Source records
=======
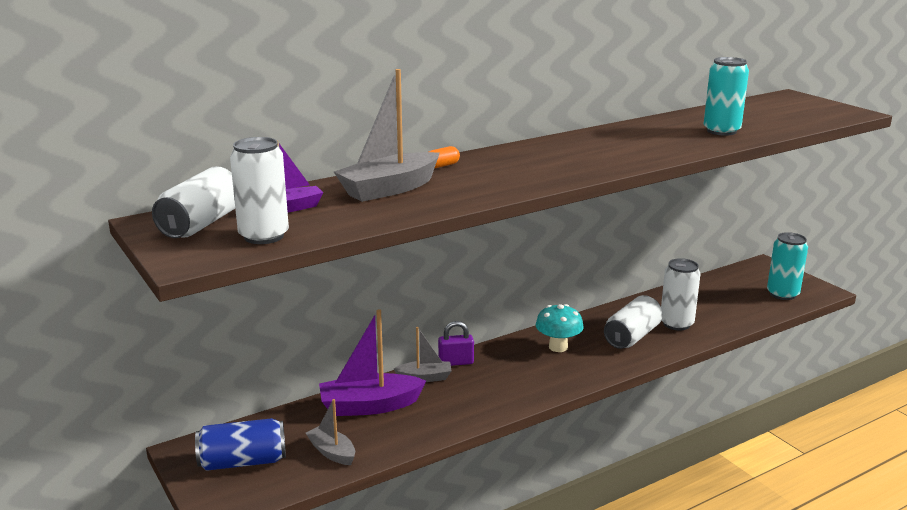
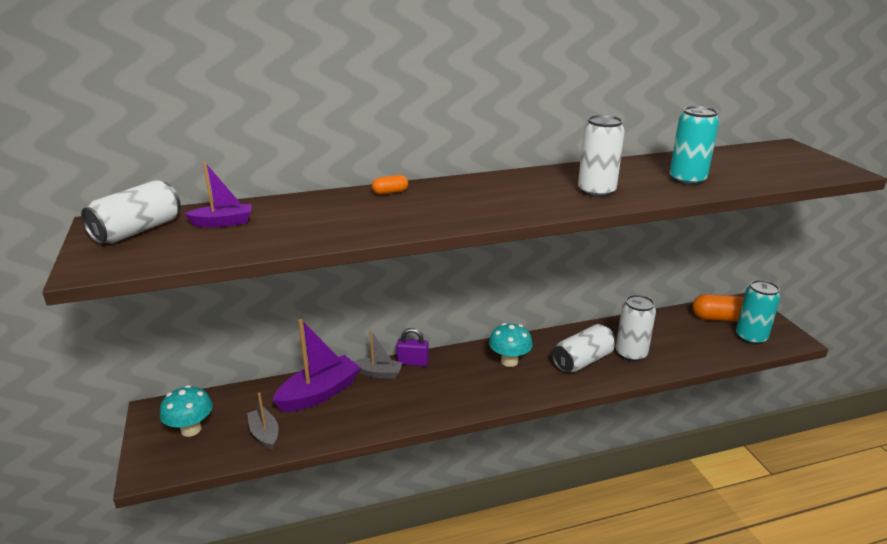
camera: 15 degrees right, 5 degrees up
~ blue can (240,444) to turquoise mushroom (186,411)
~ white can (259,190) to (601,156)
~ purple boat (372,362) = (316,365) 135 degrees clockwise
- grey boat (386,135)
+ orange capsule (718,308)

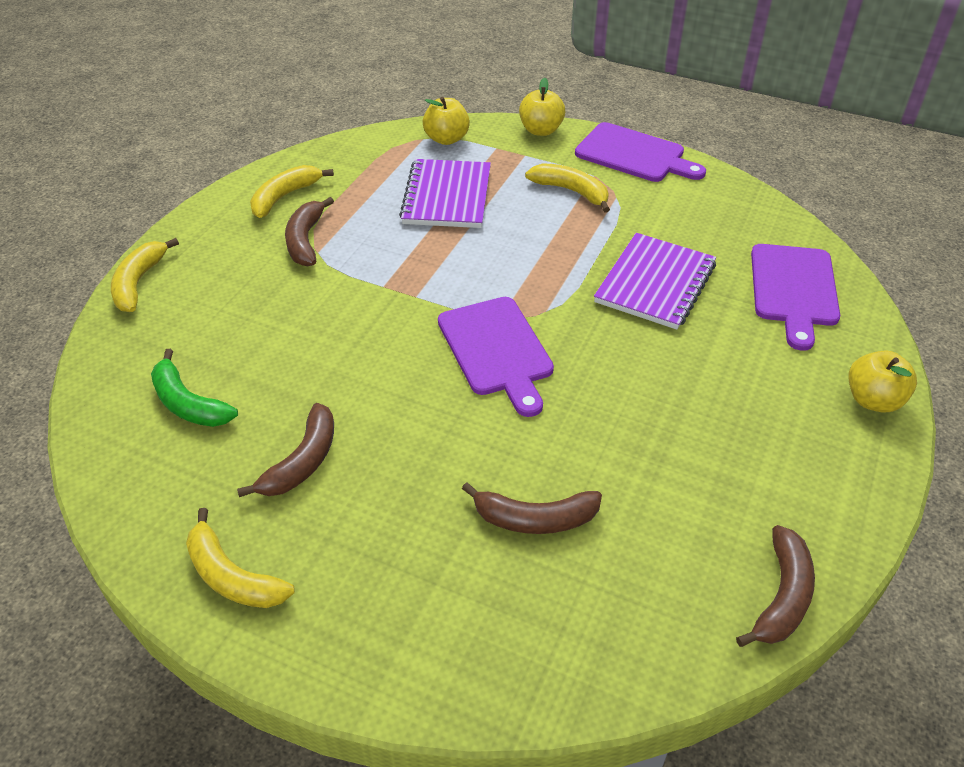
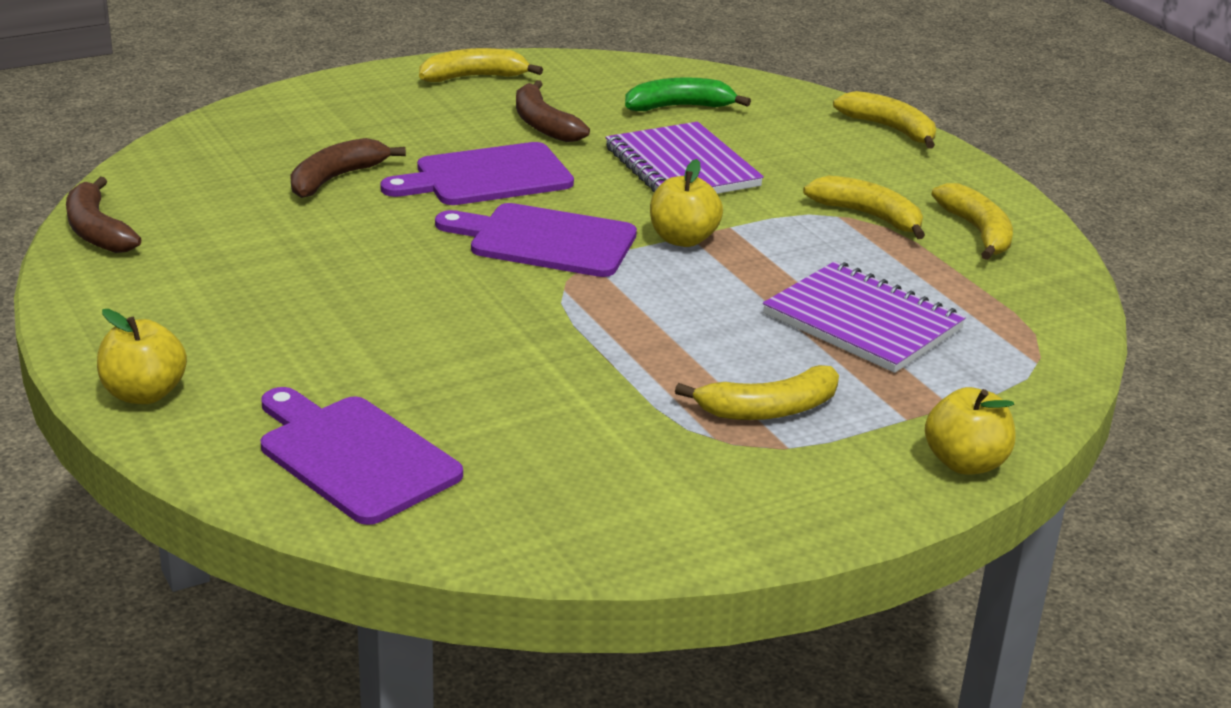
camera: 125 degrees right, 15 degrees down
~ brown banana (309,231) to yellow banana (864,207)
~ yellow apple (446,121) to (686,203)
~ purple cutting board (640,152) to (477,173)
~ purple notebook (655,281) to (684,158)

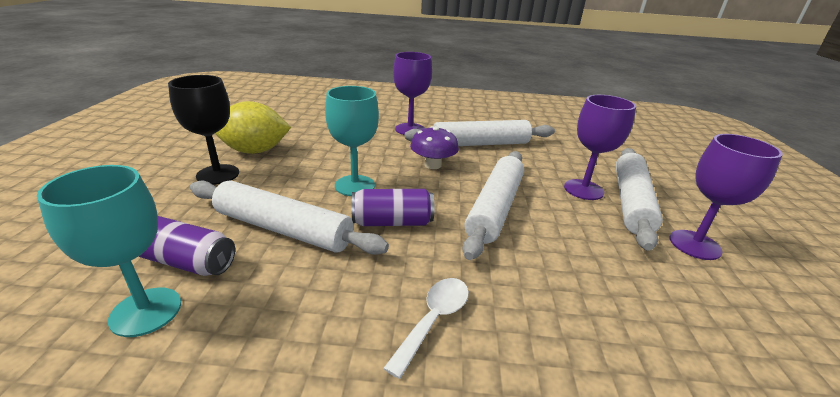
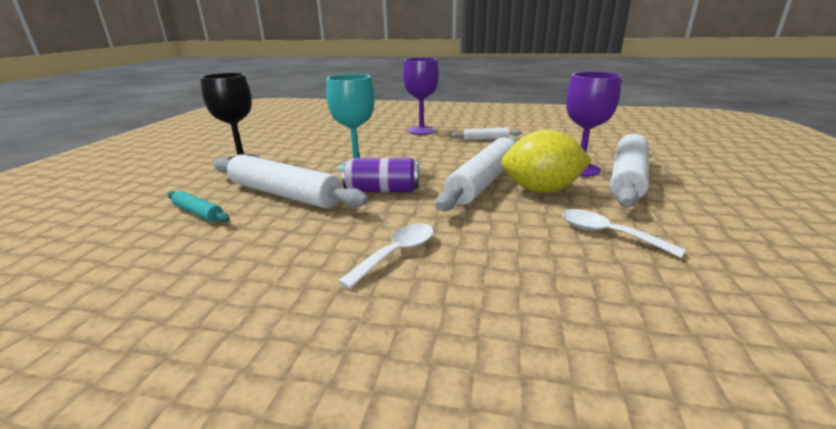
camera: 10 degrees right, 5 degrees down
- turquoise goblet (109,251)
~ purple can (186,246) to turquoise rolling pin (198,206)
~ yellow lemon (253,127) to (546,161)
~ white rolling pin (480,133) = (486,134) x0.48
- purple mushroom (434,147)
- purple goblet (726,197)
+ white spoon (624,233)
=======
**Work to complete**
Scan the entries for lines holding the string "boat", then copy every one of them.

**Completed task**
~ purple boat (372,362) = (316,365) 135 degrees clockwise
- grey boat (386,135)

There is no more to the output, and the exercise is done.